(Revision tracking records)
════════════════════

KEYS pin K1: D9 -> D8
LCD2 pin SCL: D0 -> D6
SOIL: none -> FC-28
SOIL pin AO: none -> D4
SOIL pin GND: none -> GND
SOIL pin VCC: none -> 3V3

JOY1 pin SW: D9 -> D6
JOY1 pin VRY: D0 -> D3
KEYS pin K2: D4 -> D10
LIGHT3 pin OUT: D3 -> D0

════════════════════

• [Your instructions] Lines containing the string "none" above: how many are there? Answer with the number only.

• [Output of the task] 4